• _Data shown_
[Start of Attachment]

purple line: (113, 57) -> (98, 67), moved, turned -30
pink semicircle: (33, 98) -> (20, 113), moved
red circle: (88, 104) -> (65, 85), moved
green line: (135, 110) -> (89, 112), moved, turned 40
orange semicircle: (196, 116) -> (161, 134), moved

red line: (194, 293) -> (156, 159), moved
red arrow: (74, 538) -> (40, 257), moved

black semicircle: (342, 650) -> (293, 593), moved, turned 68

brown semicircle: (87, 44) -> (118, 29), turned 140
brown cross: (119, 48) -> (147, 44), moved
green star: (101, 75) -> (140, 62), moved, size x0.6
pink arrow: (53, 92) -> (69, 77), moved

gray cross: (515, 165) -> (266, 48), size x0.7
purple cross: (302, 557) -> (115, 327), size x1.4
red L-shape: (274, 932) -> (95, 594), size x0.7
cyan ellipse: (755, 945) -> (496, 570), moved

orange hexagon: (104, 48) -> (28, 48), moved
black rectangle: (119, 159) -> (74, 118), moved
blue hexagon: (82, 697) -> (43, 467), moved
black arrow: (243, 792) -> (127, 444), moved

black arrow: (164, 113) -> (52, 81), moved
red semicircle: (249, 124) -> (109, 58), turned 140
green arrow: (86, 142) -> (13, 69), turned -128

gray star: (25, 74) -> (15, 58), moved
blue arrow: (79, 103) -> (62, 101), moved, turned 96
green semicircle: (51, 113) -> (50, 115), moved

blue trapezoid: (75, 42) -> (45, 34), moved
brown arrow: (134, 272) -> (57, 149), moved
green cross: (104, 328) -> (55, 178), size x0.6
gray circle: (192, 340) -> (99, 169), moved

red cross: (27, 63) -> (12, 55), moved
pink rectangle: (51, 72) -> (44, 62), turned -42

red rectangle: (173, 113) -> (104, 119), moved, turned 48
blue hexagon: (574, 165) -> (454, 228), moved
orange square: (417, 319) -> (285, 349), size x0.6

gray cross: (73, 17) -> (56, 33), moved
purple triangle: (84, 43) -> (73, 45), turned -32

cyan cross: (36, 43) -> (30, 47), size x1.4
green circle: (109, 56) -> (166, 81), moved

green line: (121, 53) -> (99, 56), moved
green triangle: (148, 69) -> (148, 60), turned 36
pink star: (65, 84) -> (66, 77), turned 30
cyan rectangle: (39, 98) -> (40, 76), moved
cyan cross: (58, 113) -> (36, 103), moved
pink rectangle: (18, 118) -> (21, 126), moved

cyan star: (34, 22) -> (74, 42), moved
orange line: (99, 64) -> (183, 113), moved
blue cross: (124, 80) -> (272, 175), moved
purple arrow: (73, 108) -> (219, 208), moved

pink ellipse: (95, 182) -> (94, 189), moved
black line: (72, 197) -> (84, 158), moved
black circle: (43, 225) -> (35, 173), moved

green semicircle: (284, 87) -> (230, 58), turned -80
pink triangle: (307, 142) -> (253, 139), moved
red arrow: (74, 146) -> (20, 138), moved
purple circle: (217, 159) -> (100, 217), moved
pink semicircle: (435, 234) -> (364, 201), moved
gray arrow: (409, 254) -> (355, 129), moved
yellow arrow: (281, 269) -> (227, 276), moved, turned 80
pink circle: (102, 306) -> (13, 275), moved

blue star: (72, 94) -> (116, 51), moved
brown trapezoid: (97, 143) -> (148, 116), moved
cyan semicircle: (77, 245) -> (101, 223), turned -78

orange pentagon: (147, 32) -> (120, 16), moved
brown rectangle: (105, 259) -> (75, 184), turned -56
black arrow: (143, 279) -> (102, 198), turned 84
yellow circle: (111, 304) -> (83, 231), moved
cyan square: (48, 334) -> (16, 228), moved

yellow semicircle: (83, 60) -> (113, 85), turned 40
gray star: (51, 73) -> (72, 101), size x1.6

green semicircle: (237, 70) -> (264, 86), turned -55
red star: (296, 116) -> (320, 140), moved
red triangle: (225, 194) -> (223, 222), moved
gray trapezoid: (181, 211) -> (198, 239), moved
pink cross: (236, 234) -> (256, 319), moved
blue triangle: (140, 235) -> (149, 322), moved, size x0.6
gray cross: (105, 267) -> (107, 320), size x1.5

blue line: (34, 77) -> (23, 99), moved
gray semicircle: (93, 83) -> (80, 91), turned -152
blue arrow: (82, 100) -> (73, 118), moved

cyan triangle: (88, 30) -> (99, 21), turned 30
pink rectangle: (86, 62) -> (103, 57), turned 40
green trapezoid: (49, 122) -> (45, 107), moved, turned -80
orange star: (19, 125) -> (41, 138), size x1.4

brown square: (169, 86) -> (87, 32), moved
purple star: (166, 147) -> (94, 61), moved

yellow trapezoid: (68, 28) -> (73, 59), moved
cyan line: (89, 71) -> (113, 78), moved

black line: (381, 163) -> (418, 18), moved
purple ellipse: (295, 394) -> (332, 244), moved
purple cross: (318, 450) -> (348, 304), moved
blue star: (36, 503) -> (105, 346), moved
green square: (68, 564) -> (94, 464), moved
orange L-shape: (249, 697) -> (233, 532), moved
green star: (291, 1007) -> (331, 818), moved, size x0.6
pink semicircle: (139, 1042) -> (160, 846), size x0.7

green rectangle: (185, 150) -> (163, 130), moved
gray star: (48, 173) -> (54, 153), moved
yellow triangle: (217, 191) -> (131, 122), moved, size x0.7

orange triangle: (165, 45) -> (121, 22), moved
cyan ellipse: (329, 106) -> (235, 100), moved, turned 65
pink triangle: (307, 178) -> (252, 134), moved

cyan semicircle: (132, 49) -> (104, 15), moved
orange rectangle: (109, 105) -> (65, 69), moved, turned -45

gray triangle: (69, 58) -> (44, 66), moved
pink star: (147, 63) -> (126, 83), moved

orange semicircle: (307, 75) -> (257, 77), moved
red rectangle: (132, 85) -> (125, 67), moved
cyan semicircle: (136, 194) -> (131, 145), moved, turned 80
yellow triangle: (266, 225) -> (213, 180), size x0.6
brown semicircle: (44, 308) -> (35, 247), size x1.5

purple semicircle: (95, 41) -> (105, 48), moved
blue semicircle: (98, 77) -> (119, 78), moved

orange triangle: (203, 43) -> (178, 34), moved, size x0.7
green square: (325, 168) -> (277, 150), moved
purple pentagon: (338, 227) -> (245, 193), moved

[End of Attachment]

• _How to complete this task_
Go through the lines above. Select every one that has the string "yellow".

• _Output of the exercise_
yellow arrow: (281, 269) -> (227, 276), moved, turned 80
yellow circle: (111, 304) -> (83, 231), moved
yellow semicircle: (83, 60) -> (113, 85), turned 40
yellow trapezoid: (68, 28) -> (73, 59), moved
yellow triangle: (217, 191) -> (131, 122), moved, size x0.7
yellow triangle: (266, 225) -> (213, 180), size x0.6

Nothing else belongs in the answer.